A verbatim restatement of the data, free of pictures, is what you should output.

——————

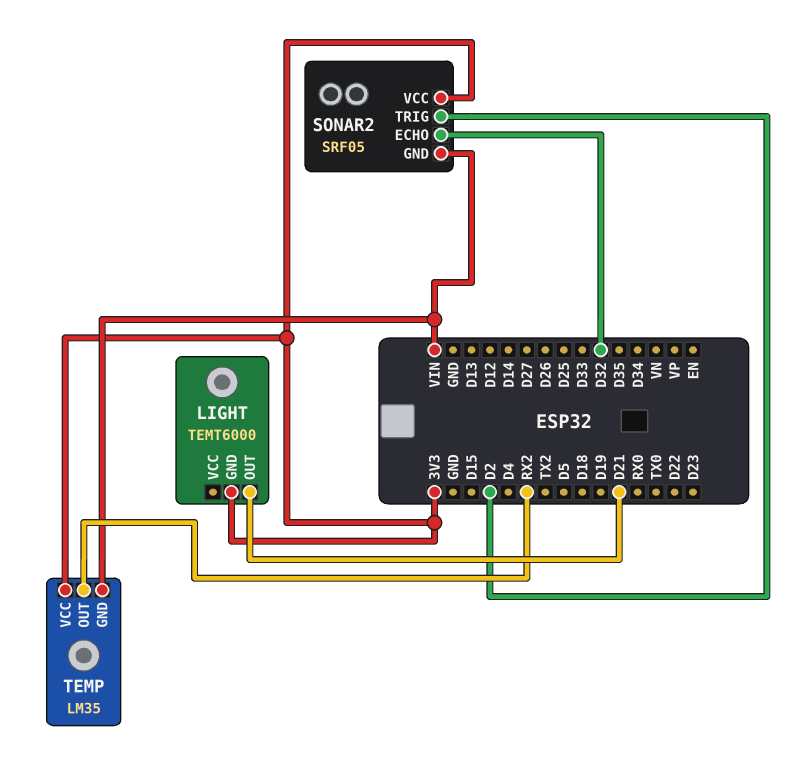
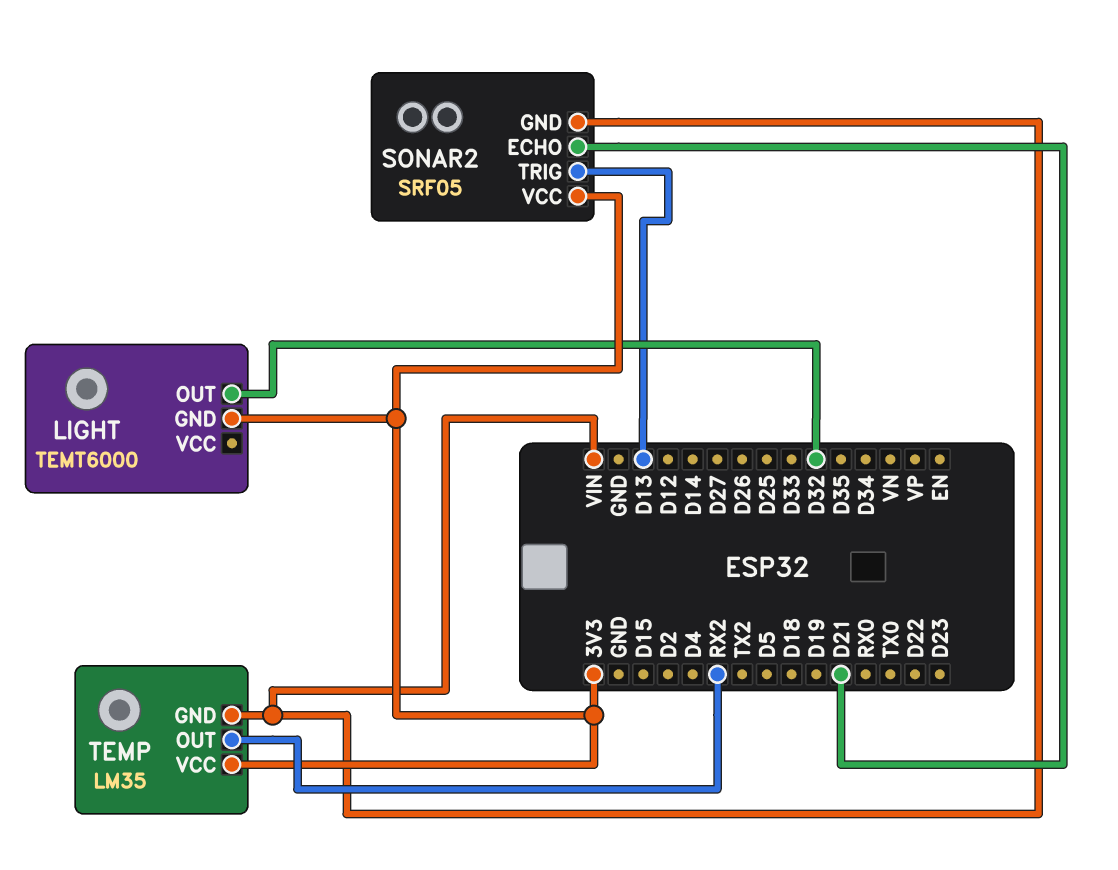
LIGHT pin OUT: D21 -> D32
SONAR2 pin ECHO: D32 -> D21
SONAR2 pin TRIG: D2 -> D13

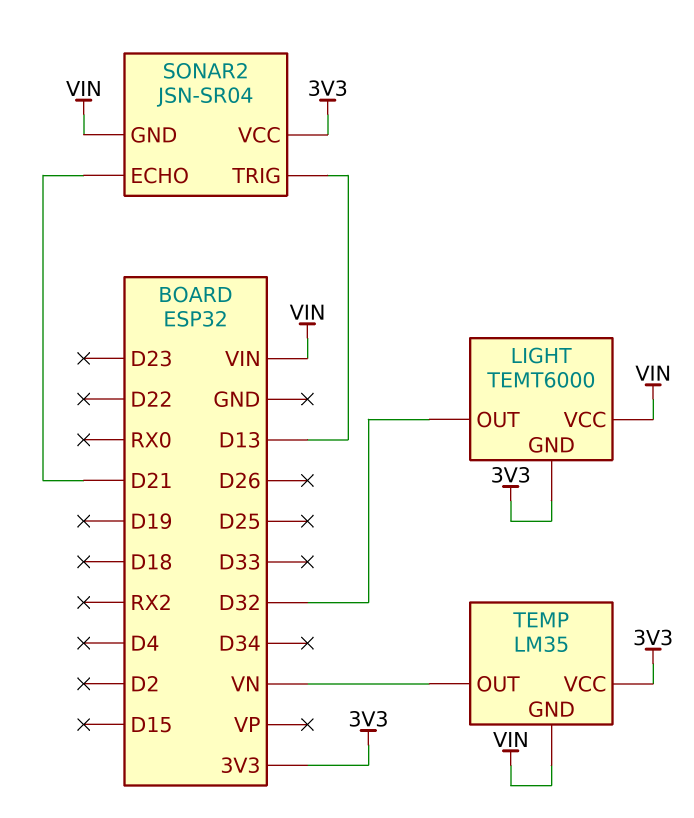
LIGHT pin VCC: none -> VIN
SONAR2: SRF05 -> JSN-SR04
TEMP pin OUT: RX2 -> VN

——————

▸ **EXERCISE OUTPUT**:
LIGHT pin OUT: D21 -> D32
SONAR2 pin ECHO: D32 -> D21
SONAR2 pin TRIG: D2 -> D13

LIGHT pin VCC: none -> VIN
SONAR2: SRF05 -> JSN-SR04
TEMP pin OUT: RX2 -> VN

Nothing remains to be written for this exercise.